## DESCRIPTION OF THE TASK
Starting with the line that contains "podomune (brown) [458,314,526,402]" and stopping after the line that contains "zitula (red) [1206,227,1276,275] -> none", copy the entries below exactly. Include nothing else.

## DATA FOR PROCESSING
++++++++++

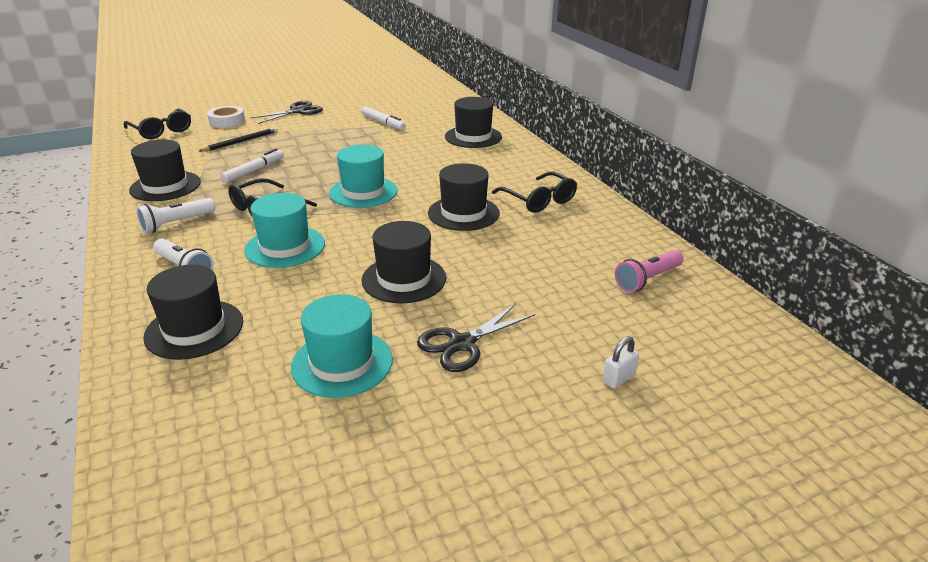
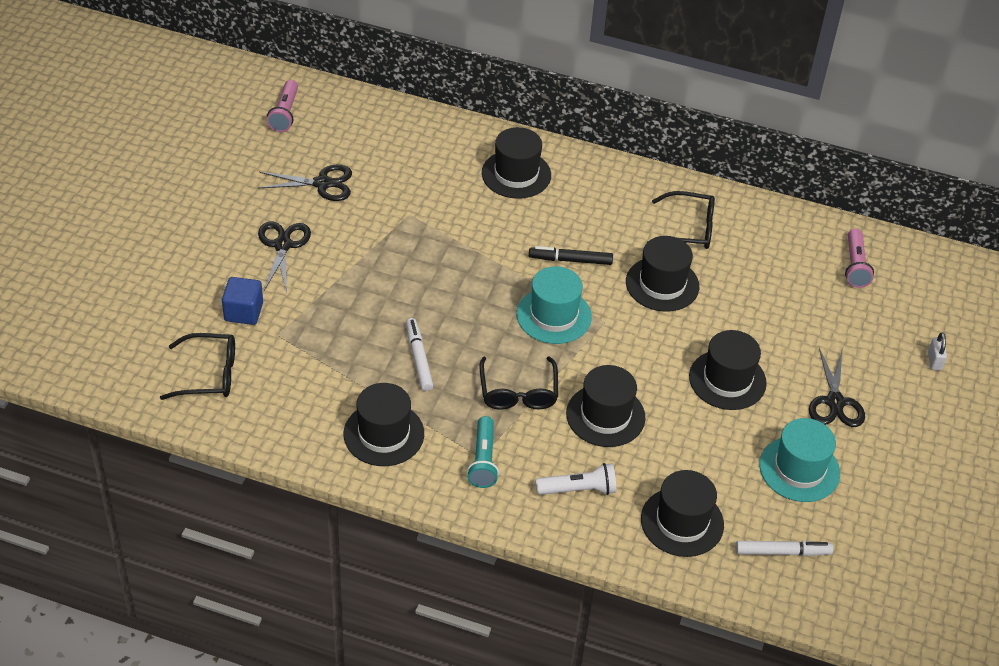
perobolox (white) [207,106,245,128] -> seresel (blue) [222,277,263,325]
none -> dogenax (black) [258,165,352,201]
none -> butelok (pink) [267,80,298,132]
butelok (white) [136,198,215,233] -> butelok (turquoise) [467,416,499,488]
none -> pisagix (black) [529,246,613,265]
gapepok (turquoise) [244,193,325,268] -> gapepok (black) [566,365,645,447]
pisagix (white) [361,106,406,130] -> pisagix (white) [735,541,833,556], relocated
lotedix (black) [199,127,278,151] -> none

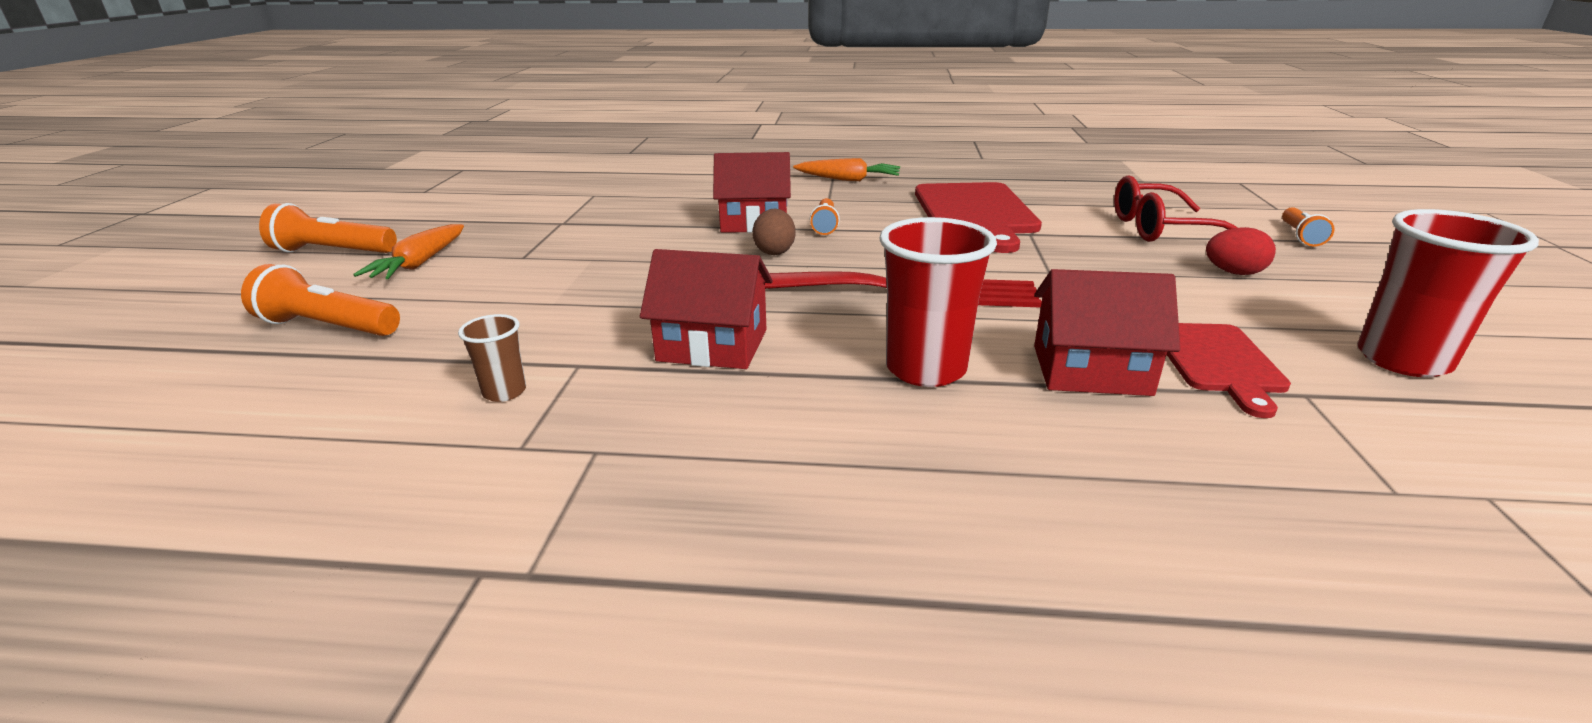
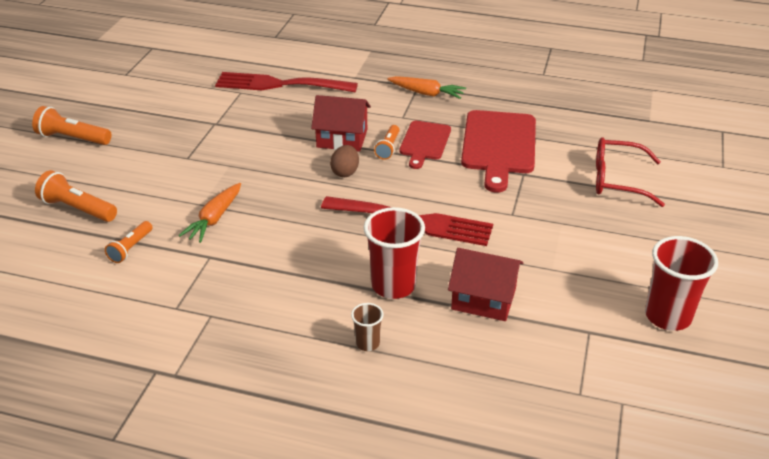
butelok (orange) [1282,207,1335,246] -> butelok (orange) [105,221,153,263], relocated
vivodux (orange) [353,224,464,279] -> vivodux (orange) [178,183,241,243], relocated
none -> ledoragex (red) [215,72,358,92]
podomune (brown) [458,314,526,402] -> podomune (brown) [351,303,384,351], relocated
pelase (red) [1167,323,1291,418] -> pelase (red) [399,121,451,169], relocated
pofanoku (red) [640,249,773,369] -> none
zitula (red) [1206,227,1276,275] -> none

++++++++++

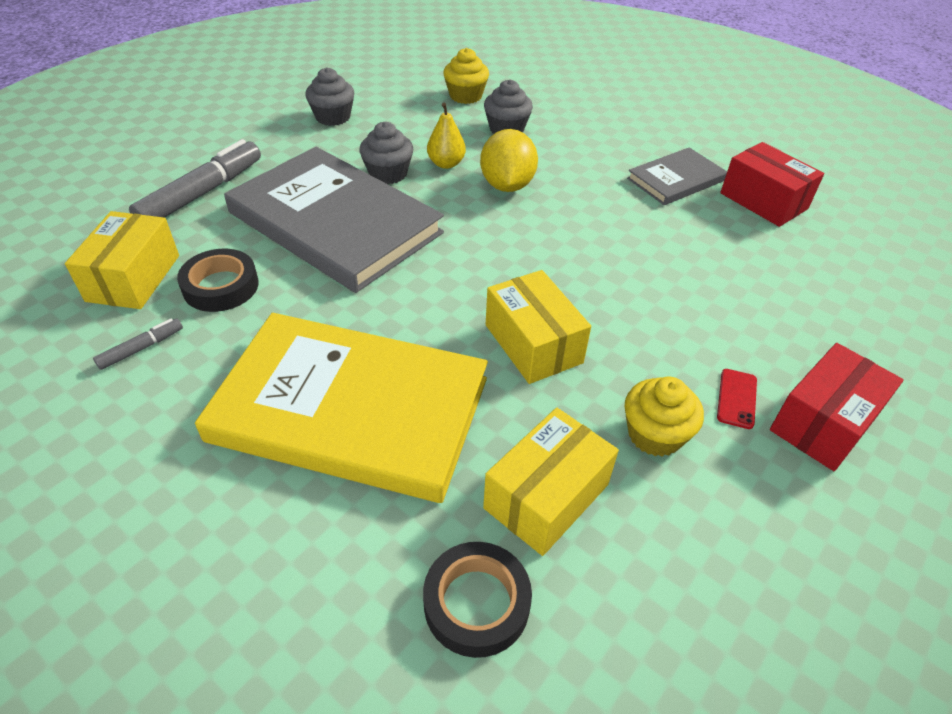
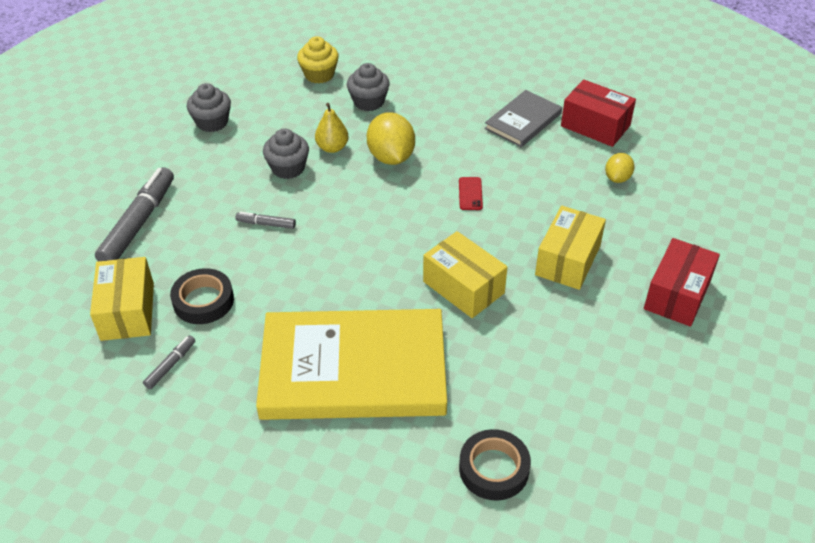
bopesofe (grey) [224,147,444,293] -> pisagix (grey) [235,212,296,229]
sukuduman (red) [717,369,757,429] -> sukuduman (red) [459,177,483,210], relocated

++++++++++

## RESPONSE TO THIS EXERCISE
podomune (brown) [458,314,526,402] -> podomune (brown) [351,303,384,351], relocated
pelase (red) [1167,323,1291,418] -> pelase (red) [399,121,451,169], relocated
pofanoku (red) [640,249,773,369] -> none
zitula (red) [1206,227,1276,275] -> none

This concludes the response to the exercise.